*Information shown:*
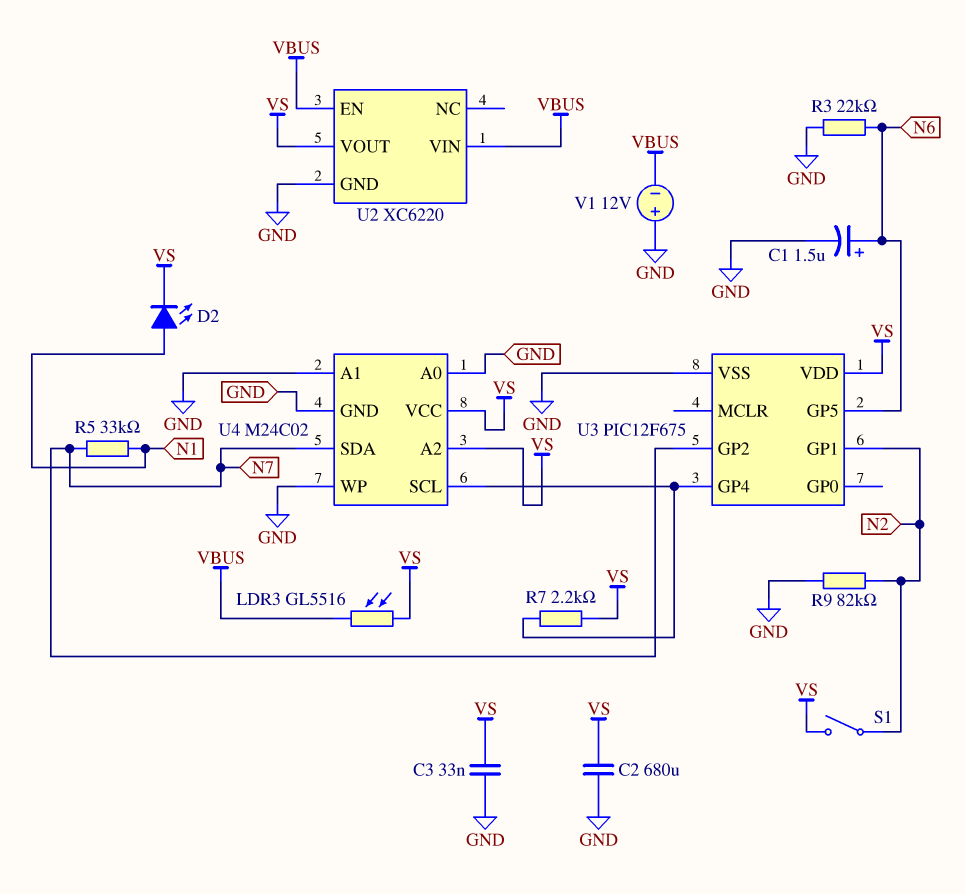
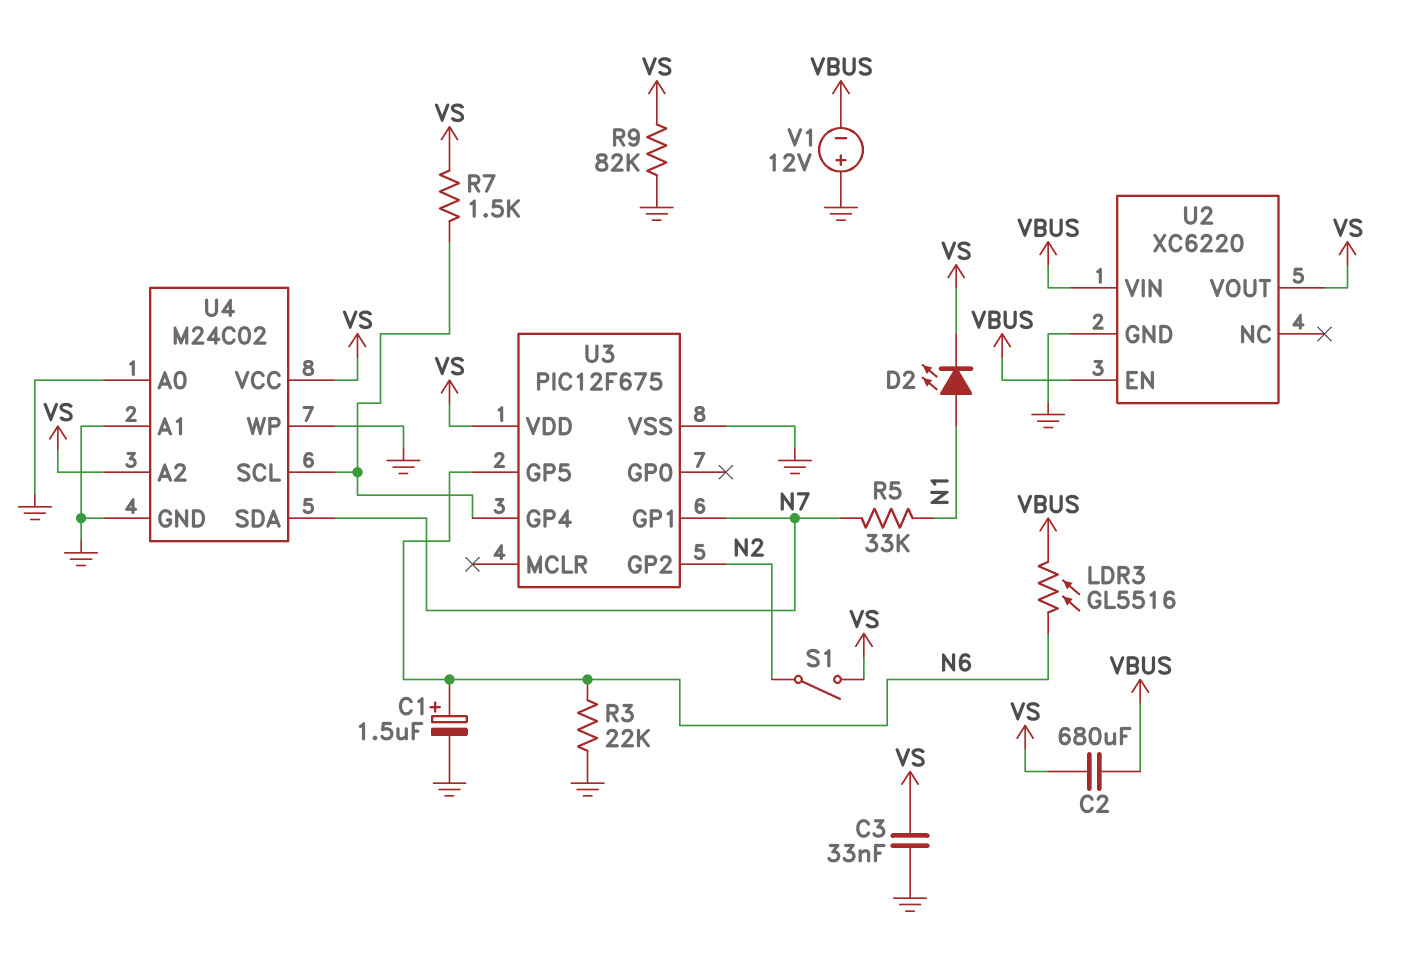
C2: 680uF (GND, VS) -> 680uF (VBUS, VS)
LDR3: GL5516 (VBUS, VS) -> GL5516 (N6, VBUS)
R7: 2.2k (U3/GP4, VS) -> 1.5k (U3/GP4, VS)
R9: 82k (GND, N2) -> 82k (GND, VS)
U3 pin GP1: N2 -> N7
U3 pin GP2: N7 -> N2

--

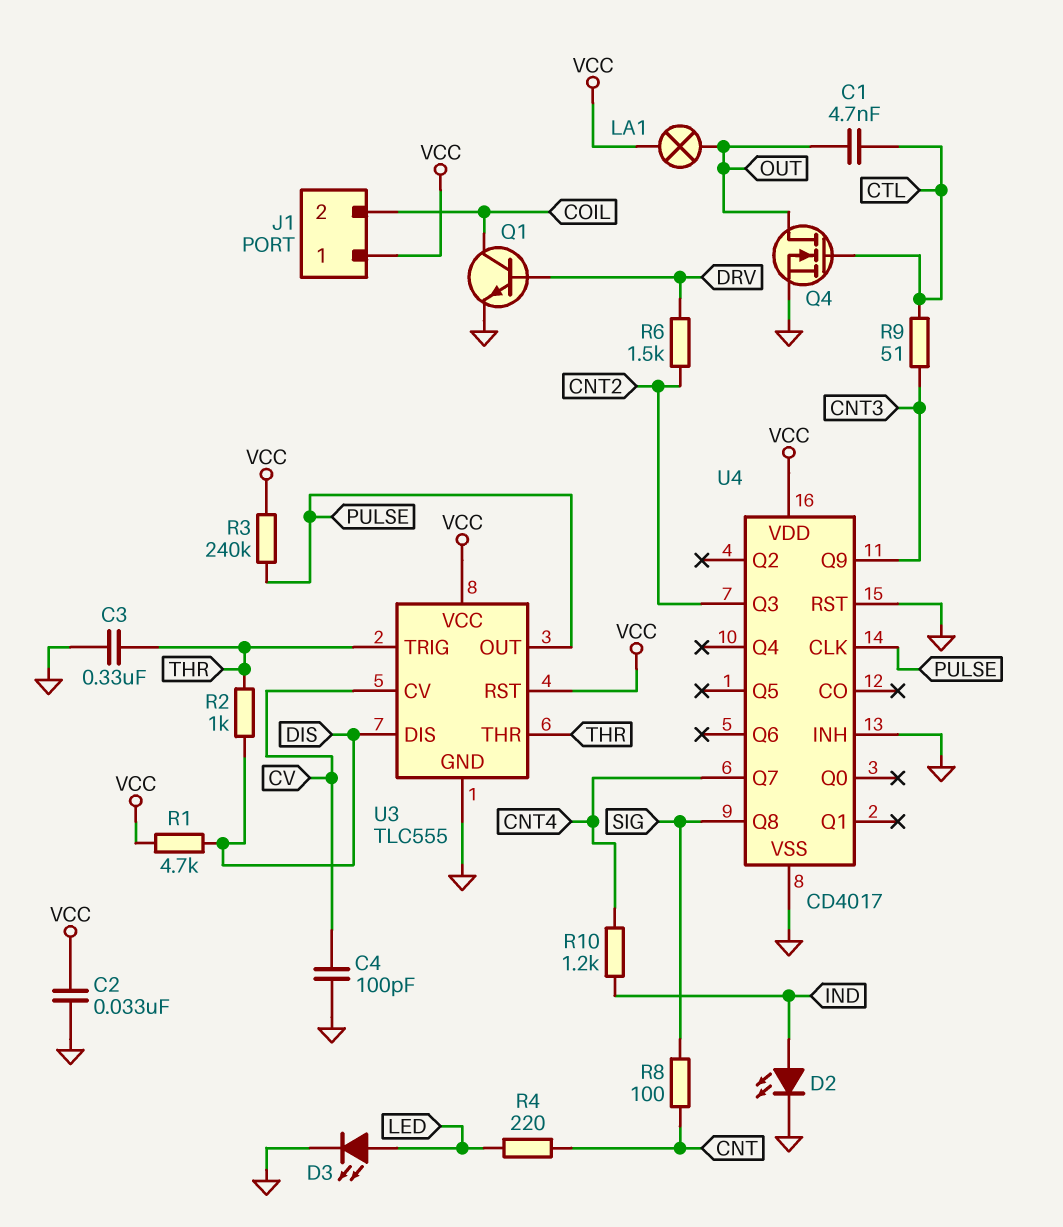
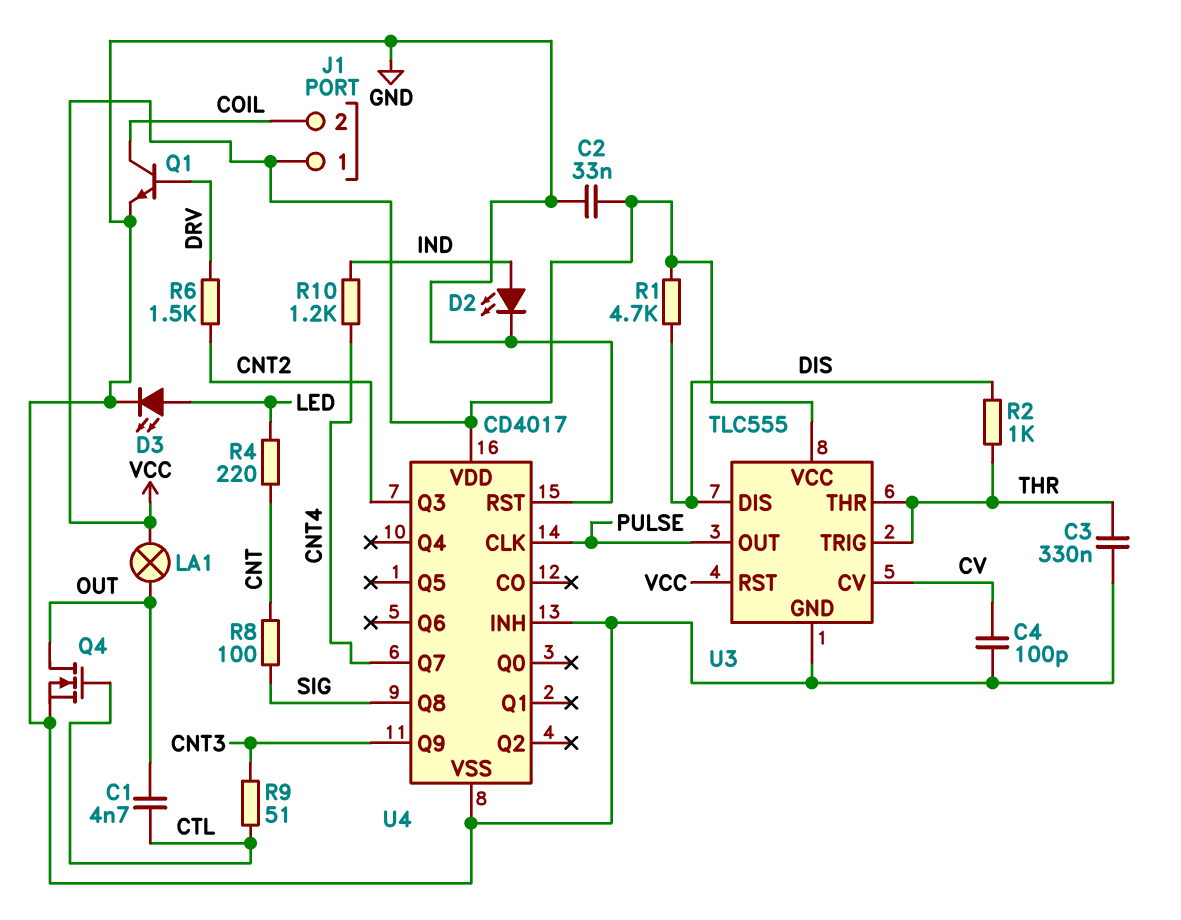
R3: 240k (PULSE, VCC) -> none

*Instructions for the task:* Every line that contains "VBUS" should be copied out of the data.

*Completed task:*
C2: 680uF (GND, VS) -> 680uF (VBUS, VS)
LDR3: GL5516 (VBUS, VS) -> GL5516 (N6, VBUS)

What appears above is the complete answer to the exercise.